-- START OF DATA SHOWN --

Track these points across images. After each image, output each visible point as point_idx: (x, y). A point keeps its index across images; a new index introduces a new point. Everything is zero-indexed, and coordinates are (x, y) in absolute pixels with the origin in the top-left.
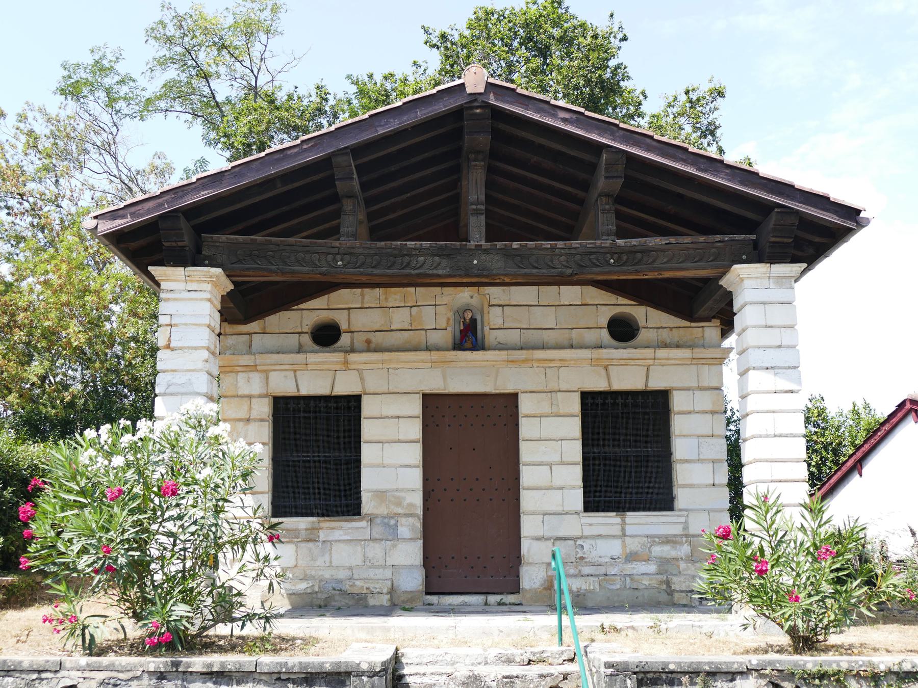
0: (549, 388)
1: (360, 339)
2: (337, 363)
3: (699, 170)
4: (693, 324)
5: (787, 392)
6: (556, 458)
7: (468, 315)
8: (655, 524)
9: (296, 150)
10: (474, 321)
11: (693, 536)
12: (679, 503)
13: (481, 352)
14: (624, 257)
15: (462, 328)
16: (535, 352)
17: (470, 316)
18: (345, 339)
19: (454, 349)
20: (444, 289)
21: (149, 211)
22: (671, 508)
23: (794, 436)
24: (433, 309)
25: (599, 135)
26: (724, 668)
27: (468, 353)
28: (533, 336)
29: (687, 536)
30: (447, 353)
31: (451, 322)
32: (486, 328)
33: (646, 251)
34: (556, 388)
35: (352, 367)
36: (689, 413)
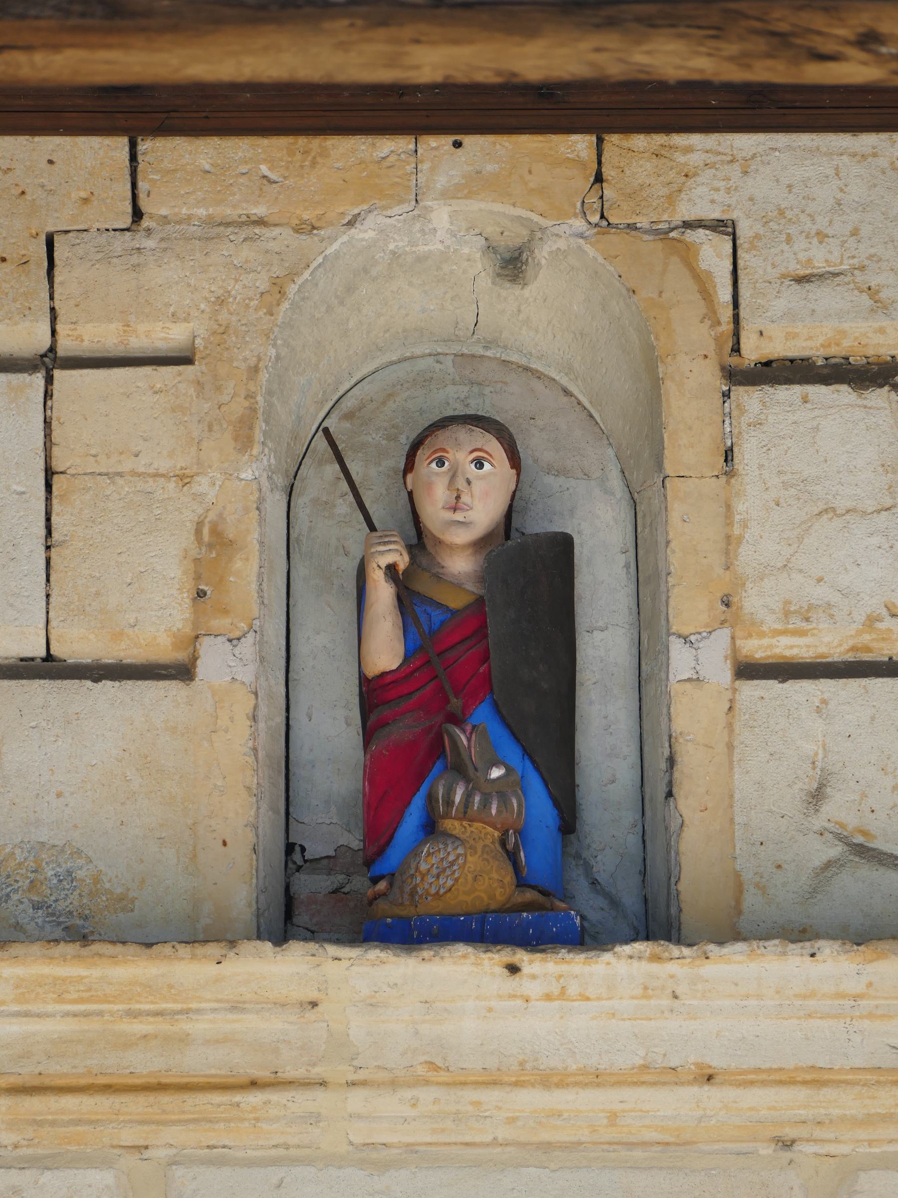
7: (468, 499)
10: (535, 571)
13: (624, 968)
15: (386, 652)
17: (484, 510)
19: (287, 919)
20: (164, 152)
27: (461, 975)
30: (188, 971)
31: (250, 576)
32: (697, 665)
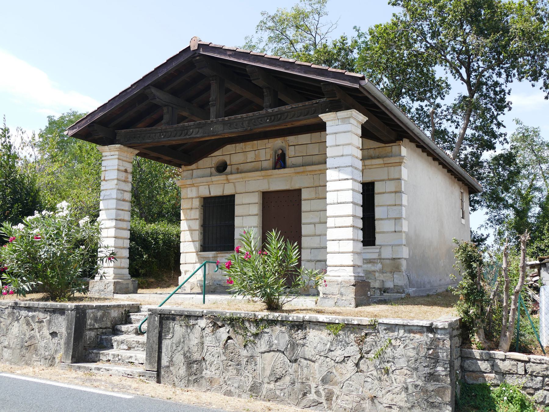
0: (315, 185)
1: (235, 167)
2: (224, 180)
3: (286, 69)
4: (386, 145)
5: (345, 179)
6: (317, 220)
7: (280, 152)
8: (368, 252)
9: (130, 90)
11: (384, 259)
12: (377, 242)
14: (273, 118)
16: (307, 167)
18: (229, 169)
19: (275, 168)
21: (84, 125)
22: (374, 245)
23: (348, 203)
24: (264, 150)
25: (244, 60)
26: (193, 314)
28: (308, 159)
29: (380, 259)
33: (282, 113)
34: (318, 185)
35: (231, 181)
36: (384, 193)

-- END OF DATA SHOWN --

**WHAT NEEDS TO BE DONE**:
Could you repeat the stretch from the start of the listing through the line containing "10: (535, 571)", switching "top-left" to "upper-left" and changing nothing else? Leave the pictures out.

**WRITTEN RESPONSE**:
Track these points across images. After each image, output each visible point as point_idx: (x, y). A point keeps its index across images; a new index introduces a new point. Everything is zero-indexed, and coordinates are (x, y) in absolute pixels with the origin in the upper-left.
0: (549, 388)
1: (360, 339)
2: (337, 363)
3: (699, 170)
4: (693, 324)
5: (787, 392)
6: (556, 458)
7: (468, 315)
8: (655, 524)
9: (296, 150)
10: (474, 321)
11: (693, 536)
12: (679, 503)
13: (481, 352)
14: (624, 257)
15: (462, 328)
16: (535, 352)
17: (470, 316)
18: (345, 339)
19: (454, 349)
20: (444, 289)
21: (149, 211)
22: (671, 508)
23: (794, 436)
24: (433, 309)
25: (599, 135)
26: (724, 668)
27: (468, 353)
28: (533, 336)
29: (687, 536)
30: (447, 353)
31: (451, 322)
32: (486, 328)
33: (646, 251)
34: (556, 388)
35: (352, 367)
36: (689, 413)
7: (468, 499)
10: (535, 571)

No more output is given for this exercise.